> Task directions
Transcribe exactly the line containing "purple teapot [381,88,435,140] -> none" plus every later line in the data.

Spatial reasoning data
________________________________________

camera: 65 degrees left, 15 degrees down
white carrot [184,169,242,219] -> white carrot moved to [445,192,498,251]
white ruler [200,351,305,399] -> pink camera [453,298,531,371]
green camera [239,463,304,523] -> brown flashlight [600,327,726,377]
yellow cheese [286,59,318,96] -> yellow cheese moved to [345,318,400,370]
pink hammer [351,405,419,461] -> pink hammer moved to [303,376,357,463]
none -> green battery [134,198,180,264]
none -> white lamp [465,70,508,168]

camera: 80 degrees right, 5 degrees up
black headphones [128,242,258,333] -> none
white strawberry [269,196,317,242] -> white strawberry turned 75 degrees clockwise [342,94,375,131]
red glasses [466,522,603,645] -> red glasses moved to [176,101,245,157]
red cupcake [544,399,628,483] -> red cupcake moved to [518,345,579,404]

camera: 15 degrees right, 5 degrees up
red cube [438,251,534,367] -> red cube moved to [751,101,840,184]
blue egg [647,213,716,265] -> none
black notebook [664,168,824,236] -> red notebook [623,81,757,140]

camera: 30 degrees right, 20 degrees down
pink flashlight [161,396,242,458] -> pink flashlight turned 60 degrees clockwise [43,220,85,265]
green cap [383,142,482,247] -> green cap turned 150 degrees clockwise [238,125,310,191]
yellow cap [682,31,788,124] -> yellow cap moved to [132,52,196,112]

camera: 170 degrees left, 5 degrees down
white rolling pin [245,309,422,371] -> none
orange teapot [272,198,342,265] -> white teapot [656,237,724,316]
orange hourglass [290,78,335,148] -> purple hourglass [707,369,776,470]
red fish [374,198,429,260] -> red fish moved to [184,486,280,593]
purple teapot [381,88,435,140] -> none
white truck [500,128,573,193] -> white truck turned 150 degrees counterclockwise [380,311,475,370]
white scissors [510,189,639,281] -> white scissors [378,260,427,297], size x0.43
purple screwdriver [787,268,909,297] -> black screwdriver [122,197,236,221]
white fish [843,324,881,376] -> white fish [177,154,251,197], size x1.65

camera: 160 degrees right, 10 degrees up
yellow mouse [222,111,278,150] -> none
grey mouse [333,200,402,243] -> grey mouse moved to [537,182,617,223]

________________________________________

> Result of this task
purple teapot [381,88,435,140] -> none
white truck [500,128,573,193] -> white truck turned 150 degrees counterclockwise [380,311,475,370]
white scissors [510,189,639,281] -> white scissors [378,260,427,297], size x0.43
purple screwdriver [787,268,909,297] -> black screwdriver [122,197,236,221]
white fish [843,324,881,376] -> white fish [177,154,251,197], size x1.65

camera: 160 degrees right, 10 degrees up
yellow mouse [222,111,278,150] -> none
grey mouse [333,200,402,243] -> grey mouse moved to [537,182,617,223]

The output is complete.